--- Provided entries ---

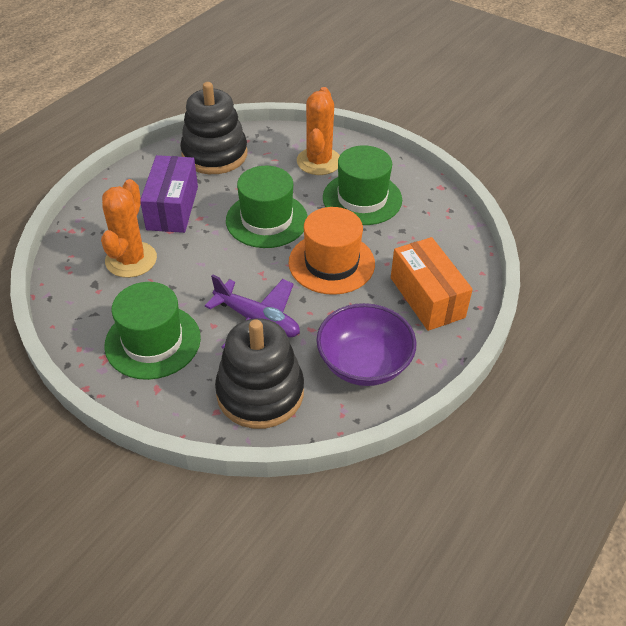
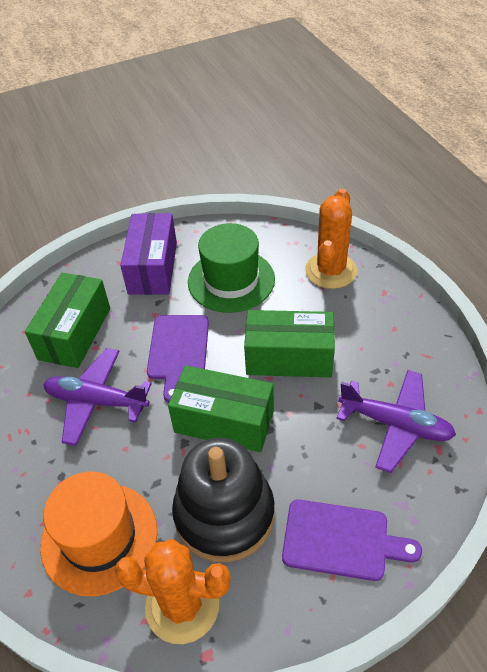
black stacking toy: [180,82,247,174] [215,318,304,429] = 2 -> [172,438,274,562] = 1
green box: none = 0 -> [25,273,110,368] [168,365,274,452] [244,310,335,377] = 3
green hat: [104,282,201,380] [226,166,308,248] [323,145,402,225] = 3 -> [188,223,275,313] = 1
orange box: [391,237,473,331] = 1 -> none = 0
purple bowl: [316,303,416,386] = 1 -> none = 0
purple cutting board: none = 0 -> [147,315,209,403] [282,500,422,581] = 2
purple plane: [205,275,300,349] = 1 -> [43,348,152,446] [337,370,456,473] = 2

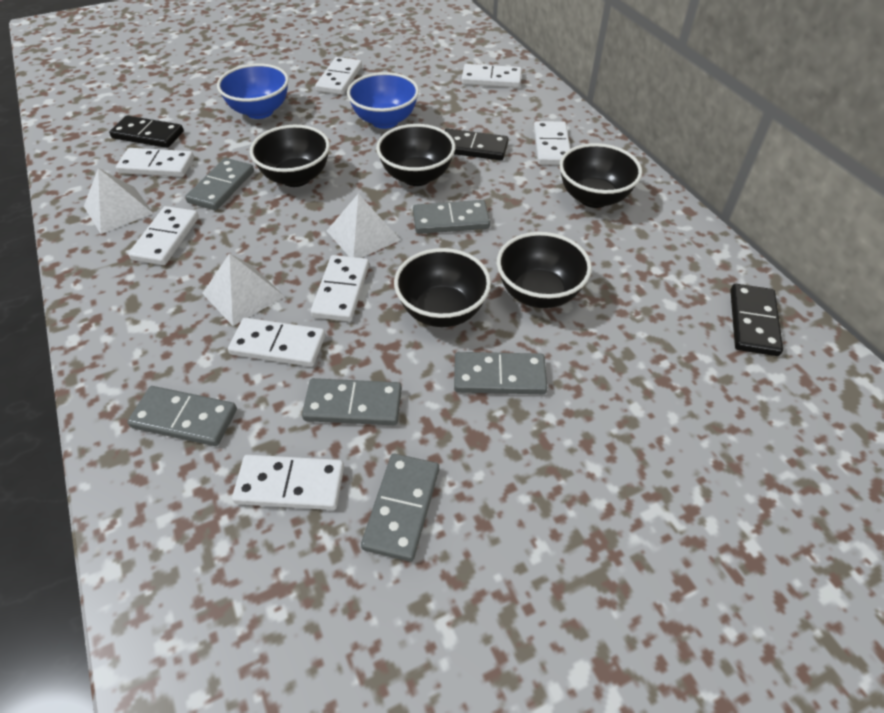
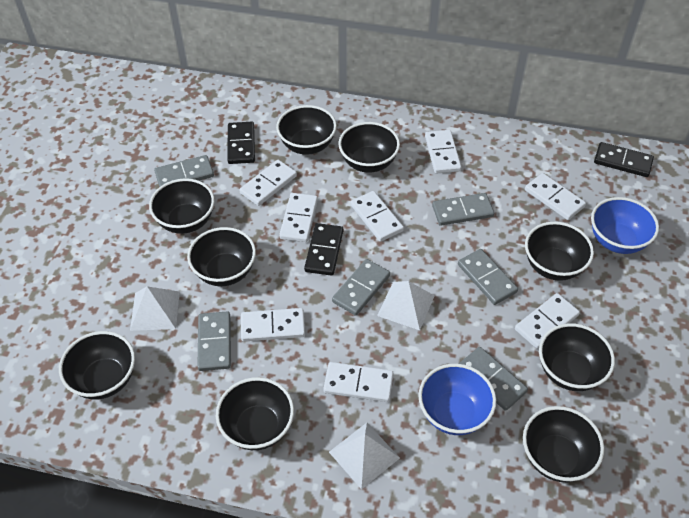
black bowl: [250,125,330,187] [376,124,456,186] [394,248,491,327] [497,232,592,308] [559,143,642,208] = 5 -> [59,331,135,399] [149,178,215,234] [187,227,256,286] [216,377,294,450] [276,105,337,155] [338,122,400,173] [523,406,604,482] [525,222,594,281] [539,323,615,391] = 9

---

◆ **Exercise**
Without any pictures, reproduce exactly the lines from the line that contains "purple cutting board: none" to the end of the entries above, both ends included.

◆ **Answer area**
purple cutting board: none = 0 -> [147,315,209,403] [282,500,422,581] = 2
purple plane: [205,275,300,349] = 1 -> [43,348,152,446] [337,370,456,473] = 2

black bowl: [250,125,330,187] [376,124,456,186] [394,248,491,327] [497,232,592,308] [559,143,642,208] = 5 -> [59,331,135,399] [149,178,215,234] [187,227,256,286] [216,377,294,450] [276,105,337,155] [338,122,400,173] [523,406,604,482] [525,222,594,281] [539,323,615,391] = 9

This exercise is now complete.